─── EXTRACTED MATERIAL ───

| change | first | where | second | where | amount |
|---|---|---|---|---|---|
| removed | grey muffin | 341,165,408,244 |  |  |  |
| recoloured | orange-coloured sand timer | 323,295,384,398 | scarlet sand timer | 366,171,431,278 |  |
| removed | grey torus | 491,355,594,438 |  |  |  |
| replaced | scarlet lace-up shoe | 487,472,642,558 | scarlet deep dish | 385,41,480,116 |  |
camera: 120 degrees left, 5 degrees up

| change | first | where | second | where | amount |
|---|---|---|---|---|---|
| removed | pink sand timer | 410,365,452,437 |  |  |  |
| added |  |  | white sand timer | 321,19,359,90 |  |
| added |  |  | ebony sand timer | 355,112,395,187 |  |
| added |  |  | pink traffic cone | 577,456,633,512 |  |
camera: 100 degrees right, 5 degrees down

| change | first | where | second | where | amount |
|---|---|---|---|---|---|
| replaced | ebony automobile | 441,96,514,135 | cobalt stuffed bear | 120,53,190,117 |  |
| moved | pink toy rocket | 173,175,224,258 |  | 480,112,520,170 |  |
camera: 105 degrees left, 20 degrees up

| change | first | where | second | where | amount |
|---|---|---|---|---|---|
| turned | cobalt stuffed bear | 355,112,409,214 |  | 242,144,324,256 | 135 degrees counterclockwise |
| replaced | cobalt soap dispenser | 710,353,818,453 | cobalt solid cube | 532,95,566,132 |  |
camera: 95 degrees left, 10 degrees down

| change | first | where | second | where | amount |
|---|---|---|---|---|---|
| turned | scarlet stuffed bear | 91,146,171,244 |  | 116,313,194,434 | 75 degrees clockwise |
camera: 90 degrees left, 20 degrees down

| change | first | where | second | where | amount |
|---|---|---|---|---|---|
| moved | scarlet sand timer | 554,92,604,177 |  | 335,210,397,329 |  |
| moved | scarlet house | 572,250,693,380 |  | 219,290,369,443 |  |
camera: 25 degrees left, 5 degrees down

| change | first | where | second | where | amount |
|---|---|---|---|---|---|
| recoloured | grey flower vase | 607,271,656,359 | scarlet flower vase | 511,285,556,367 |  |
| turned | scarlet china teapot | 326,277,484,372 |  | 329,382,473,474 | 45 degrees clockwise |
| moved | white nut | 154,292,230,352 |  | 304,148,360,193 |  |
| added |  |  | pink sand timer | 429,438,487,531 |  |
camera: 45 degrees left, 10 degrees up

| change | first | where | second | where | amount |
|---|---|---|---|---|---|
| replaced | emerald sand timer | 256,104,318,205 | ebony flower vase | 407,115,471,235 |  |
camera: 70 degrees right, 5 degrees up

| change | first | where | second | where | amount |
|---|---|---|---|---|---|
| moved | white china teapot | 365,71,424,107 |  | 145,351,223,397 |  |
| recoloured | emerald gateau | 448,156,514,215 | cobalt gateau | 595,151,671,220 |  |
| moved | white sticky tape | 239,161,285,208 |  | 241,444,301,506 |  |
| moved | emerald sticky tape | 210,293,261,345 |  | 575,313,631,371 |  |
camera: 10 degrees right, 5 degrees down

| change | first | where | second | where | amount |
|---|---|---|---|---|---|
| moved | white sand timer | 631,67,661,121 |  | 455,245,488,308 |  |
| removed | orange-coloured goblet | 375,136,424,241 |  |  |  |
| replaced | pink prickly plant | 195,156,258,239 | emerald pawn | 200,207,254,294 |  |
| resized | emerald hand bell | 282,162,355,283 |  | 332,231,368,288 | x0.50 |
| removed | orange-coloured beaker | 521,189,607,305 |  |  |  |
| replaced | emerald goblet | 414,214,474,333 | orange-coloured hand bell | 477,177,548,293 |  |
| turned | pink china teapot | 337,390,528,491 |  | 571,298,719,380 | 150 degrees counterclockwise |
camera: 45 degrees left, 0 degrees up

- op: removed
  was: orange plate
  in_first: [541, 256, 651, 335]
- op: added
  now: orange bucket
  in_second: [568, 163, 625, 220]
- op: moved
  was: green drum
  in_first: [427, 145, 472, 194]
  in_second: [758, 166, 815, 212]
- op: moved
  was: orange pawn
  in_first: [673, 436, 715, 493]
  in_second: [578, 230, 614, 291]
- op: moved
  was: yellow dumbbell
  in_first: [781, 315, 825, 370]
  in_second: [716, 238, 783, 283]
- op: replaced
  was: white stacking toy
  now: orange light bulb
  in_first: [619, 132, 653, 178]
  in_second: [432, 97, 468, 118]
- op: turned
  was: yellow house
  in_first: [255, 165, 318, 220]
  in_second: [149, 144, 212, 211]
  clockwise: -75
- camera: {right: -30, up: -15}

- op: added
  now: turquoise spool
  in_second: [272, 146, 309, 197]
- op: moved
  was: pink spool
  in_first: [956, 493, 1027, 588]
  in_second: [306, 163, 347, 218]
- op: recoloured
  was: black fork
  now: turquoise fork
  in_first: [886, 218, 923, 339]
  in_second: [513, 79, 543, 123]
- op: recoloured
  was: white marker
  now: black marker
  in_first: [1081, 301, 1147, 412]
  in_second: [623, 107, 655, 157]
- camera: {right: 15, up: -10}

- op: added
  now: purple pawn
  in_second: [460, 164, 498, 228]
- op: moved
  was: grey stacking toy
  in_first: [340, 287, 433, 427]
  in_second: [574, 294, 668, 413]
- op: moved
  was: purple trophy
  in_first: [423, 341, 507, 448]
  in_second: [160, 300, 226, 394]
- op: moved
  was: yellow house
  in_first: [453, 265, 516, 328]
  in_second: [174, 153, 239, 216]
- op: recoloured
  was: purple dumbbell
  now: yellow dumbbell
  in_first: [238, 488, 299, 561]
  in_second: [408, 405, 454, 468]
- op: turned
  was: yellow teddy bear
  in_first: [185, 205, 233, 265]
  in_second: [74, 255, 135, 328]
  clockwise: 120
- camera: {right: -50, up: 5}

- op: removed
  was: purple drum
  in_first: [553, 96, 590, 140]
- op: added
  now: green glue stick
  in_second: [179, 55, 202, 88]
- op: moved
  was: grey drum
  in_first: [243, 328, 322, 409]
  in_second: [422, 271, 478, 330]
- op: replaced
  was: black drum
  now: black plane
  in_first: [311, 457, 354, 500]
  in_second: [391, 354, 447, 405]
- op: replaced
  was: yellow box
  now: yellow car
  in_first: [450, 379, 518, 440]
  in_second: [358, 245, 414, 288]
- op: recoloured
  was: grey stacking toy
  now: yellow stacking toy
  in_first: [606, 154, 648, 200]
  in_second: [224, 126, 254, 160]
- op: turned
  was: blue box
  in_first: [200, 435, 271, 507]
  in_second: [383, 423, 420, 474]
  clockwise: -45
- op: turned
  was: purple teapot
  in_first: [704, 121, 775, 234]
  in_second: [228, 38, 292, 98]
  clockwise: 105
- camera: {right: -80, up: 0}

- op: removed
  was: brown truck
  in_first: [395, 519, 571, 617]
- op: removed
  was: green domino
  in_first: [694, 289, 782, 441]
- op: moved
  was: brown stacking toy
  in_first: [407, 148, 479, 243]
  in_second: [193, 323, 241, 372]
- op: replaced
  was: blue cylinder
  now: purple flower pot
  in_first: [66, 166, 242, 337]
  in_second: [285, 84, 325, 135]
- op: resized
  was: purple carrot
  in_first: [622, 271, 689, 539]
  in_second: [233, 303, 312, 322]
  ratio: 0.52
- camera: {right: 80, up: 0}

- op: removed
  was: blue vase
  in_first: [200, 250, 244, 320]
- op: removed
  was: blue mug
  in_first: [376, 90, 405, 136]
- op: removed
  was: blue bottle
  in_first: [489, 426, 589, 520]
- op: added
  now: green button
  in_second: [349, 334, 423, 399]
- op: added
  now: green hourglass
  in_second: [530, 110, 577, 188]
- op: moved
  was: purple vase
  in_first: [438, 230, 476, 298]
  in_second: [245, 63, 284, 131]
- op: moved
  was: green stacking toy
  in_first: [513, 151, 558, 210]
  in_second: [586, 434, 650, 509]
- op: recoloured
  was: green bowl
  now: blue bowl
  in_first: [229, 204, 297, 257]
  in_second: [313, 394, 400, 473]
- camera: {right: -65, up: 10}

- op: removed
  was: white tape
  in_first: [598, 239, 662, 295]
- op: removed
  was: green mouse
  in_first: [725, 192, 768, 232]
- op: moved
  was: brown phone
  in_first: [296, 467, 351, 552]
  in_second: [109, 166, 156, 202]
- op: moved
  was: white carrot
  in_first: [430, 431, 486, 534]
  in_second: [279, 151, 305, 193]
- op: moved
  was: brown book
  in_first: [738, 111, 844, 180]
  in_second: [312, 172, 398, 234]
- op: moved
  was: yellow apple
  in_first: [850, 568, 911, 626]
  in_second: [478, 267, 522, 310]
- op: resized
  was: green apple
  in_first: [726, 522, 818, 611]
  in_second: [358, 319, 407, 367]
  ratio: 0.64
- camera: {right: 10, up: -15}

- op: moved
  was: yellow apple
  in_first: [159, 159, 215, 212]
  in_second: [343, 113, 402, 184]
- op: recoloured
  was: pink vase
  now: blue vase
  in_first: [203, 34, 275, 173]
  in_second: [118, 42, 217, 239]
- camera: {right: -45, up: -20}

───

# TASK BRIEF:
Within the material above, extract exactly the lines that start at the line containing "recoloured | orange-coloured" and stop after the line containing "replaced | scarlet", and only those.

# REPLY TO THE EXERCISE:
| recoloured | orange-coloured sand timer | 323,295,384,398 | scarlet sand timer | 366,171,431,278 |  |
| removed | grey torus | 491,355,594,438 |  |  |  |
| replaced | scarlet lace-up shoe | 487,472,642,558 | scarlet deep dish | 385,41,480,116 |  |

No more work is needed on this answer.